→ **The problem**: Print every line of the records below word for word, leaving out the picture lines.

● ● ● ● ●

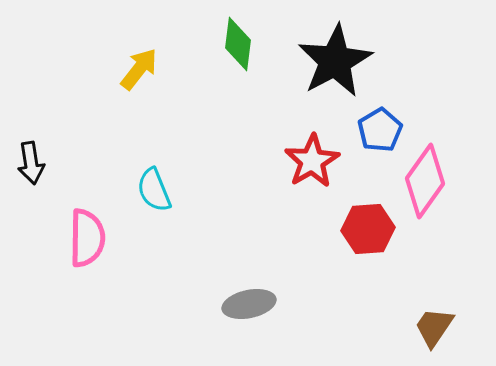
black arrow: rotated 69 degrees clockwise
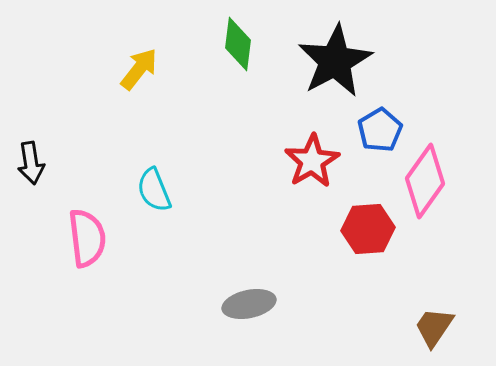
pink semicircle: rotated 8 degrees counterclockwise
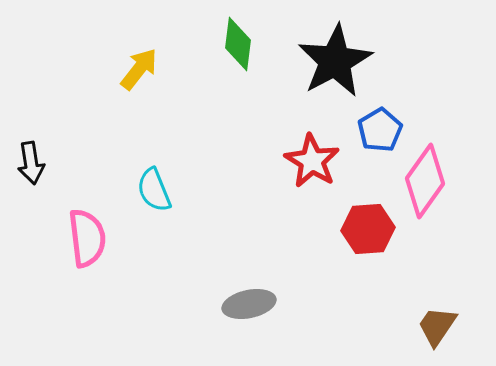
red star: rotated 10 degrees counterclockwise
brown trapezoid: moved 3 px right, 1 px up
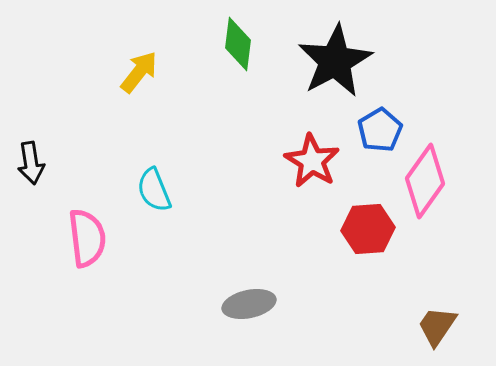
yellow arrow: moved 3 px down
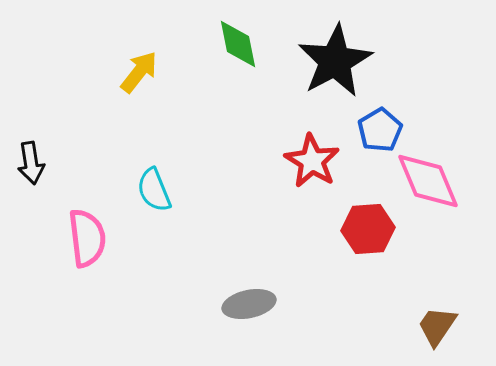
green diamond: rotated 18 degrees counterclockwise
pink diamond: moved 3 px right; rotated 58 degrees counterclockwise
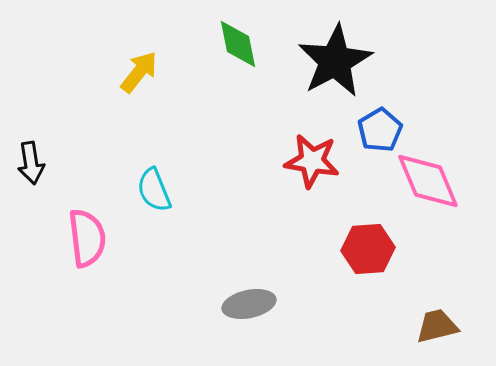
red star: rotated 22 degrees counterclockwise
red hexagon: moved 20 px down
brown trapezoid: rotated 42 degrees clockwise
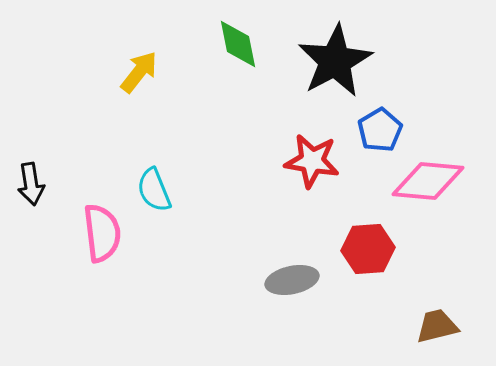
black arrow: moved 21 px down
pink diamond: rotated 62 degrees counterclockwise
pink semicircle: moved 15 px right, 5 px up
gray ellipse: moved 43 px right, 24 px up
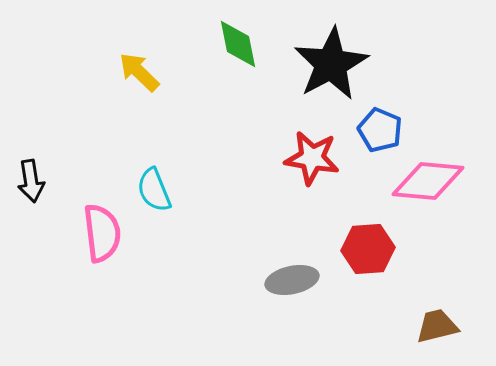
black star: moved 4 px left, 3 px down
yellow arrow: rotated 84 degrees counterclockwise
blue pentagon: rotated 18 degrees counterclockwise
red star: moved 3 px up
black arrow: moved 3 px up
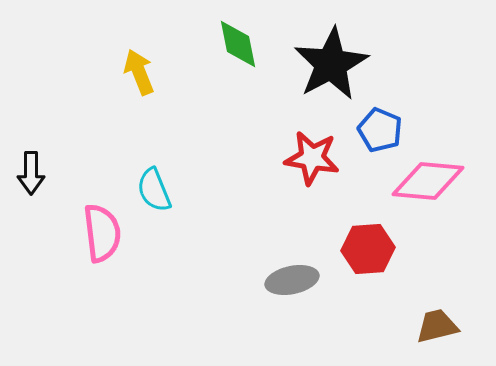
yellow arrow: rotated 24 degrees clockwise
black arrow: moved 8 px up; rotated 9 degrees clockwise
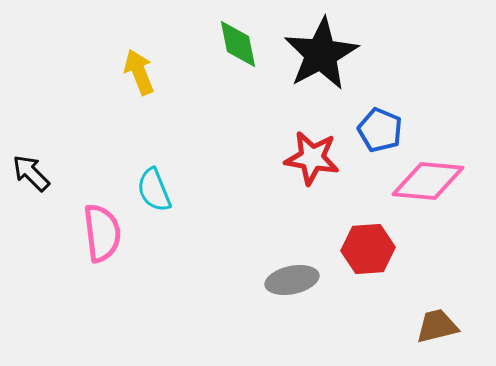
black star: moved 10 px left, 10 px up
black arrow: rotated 135 degrees clockwise
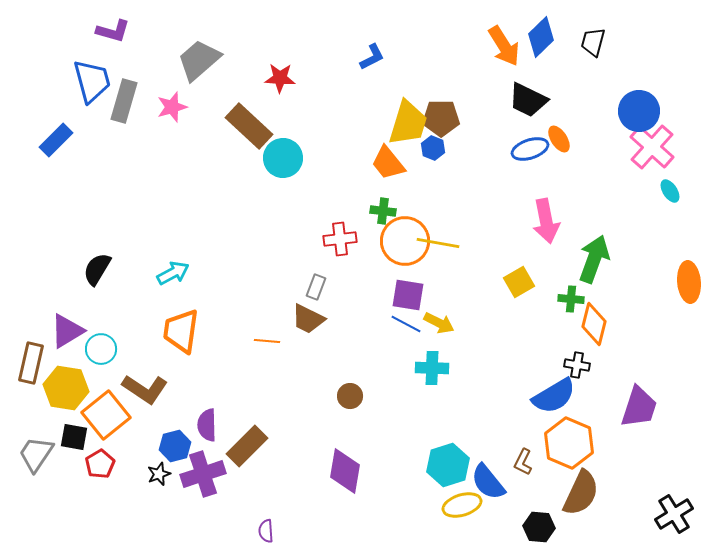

● ● ● ● ●

→ **The answer**:
black arrow: rotated 69 degrees clockwise
pink semicircle: rotated 8 degrees counterclockwise
red star: rotated 10 degrees counterclockwise
brown trapezoid: moved 3 px right, 1 px up
yellow arrow: moved 3 px down
green diamond: rotated 18 degrees counterclockwise
pink diamond: moved 3 px right; rotated 58 degrees counterclockwise
red star: rotated 22 degrees counterclockwise
red hexagon: moved 20 px down
brown trapezoid: rotated 42 degrees clockwise
black arrow: moved 21 px down
pink diamond: rotated 62 degrees counterclockwise
pink semicircle: moved 15 px right, 5 px up
gray ellipse: moved 43 px right, 24 px up
black star: moved 4 px left, 3 px down
yellow arrow: rotated 84 degrees counterclockwise
blue pentagon: rotated 18 degrees counterclockwise
red star: moved 3 px up
black arrow: moved 3 px up
yellow arrow: rotated 24 degrees clockwise
black arrow: moved 8 px up; rotated 9 degrees clockwise
black star: moved 10 px left, 10 px up
black arrow: rotated 135 degrees clockwise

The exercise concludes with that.